* [WHAT THE TASK REQUIRES]
The records beneath should be restated word for word.
━━━ SUPPLIED MATERIAL
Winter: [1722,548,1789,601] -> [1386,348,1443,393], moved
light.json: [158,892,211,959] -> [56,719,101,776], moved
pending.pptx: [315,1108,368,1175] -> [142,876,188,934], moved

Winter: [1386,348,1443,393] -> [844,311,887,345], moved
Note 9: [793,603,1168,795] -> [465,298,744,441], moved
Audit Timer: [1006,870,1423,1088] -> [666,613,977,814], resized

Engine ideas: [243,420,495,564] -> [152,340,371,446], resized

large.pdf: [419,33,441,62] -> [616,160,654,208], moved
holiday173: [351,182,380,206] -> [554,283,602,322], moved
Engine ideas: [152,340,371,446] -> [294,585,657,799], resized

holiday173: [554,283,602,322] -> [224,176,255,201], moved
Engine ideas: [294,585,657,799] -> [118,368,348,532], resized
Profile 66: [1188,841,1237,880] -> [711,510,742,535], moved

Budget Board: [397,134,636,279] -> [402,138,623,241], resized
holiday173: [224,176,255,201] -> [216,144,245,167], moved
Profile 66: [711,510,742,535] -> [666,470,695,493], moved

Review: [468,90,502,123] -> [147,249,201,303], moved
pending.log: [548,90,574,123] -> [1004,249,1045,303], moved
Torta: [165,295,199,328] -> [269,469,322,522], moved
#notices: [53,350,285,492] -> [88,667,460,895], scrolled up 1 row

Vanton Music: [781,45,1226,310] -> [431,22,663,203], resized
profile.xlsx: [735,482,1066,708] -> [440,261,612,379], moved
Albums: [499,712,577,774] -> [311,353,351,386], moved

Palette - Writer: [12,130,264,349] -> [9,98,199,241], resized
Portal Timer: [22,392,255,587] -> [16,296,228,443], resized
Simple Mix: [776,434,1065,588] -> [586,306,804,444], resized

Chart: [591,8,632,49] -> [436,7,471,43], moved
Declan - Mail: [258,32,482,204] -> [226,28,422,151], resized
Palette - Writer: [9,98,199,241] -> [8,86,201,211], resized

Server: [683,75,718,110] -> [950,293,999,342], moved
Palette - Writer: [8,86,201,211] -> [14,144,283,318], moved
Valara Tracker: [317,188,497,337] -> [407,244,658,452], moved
━━━━━━
* [SOLUTION FOR THIS TASK]
Winter: [1722,548,1789,601] -> [1386,348,1443,393], moved
light.json: [158,892,211,959] -> [56,719,101,776], moved
pending.pptx: [315,1108,368,1175] -> [142,876,188,934], moved

Winter: [1386,348,1443,393] -> [844,311,887,345], moved
Note 9: [793,603,1168,795] -> [465,298,744,441], moved
Audit Timer: [1006,870,1423,1088] -> [666,613,977,814], resized

Engine ideas: [243,420,495,564] -> [152,340,371,446], resized

large.pdf: [419,33,441,62] -> [616,160,654,208], moved
holiday173: [351,182,380,206] -> [554,283,602,322], moved
Engine ideas: [152,340,371,446] -> [294,585,657,799], resized

holiday173: [554,283,602,322] -> [224,176,255,201], moved
Engine ideas: [294,585,657,799] -> [118,368,348,532], resized
Profile 66: [1188,841,1237,880] -> [711,510,742,535], moved

Budget Board: [397,134,636,279] -> [402,138,623,241], resized
holiday173: [224,176,255,201] -> [216,144,245,167], moved
Profile 66: [711,510,742,535] -> [666,470,695,493], moved

Review: [468,90,502,123] -> [147,249,201,303], moved
pending.log: [548,90,574,123] -> [1004,249,1045,303], moved
Torta: [165,295,199,328] -> [269,469,322,522], moved
#notices: [53,350,285,492] -> [88,667,460,895], scrolled up 1 row

Vanton Music: [781,45,1226,310] -> [431,22,663,203], resized
profile.xlsx: [735,482,1066,708] -> [440,261,612,379], moved
Albums: [499,712,577,774] -> [311,353,351,386], moved

Palette - Writer: [12,130,264,349] -> [9,98,199,241], resized
Portal Timer: [22,392,255,587] -> [16,296,228,443], resized
Simple Mix: [776,434,1065,588] -> [586,306,804,444], resized

Chart: [591,8,632,49] -> [436,7,471,43], moved
Declan - Mail: [258,32,482,204] -> [226,28,422,151], resized
Palette - Writer: [9,98,199,241] -> [8,86,201,211], resized

Server: [683,75,718,110] -> [950,293,999,342], moved
Palette - Writer: [8,86,201,211] -> [14,144,283,318], moved
Valara Tracker: [317,188,497,337] -> [407,244,658,452], moved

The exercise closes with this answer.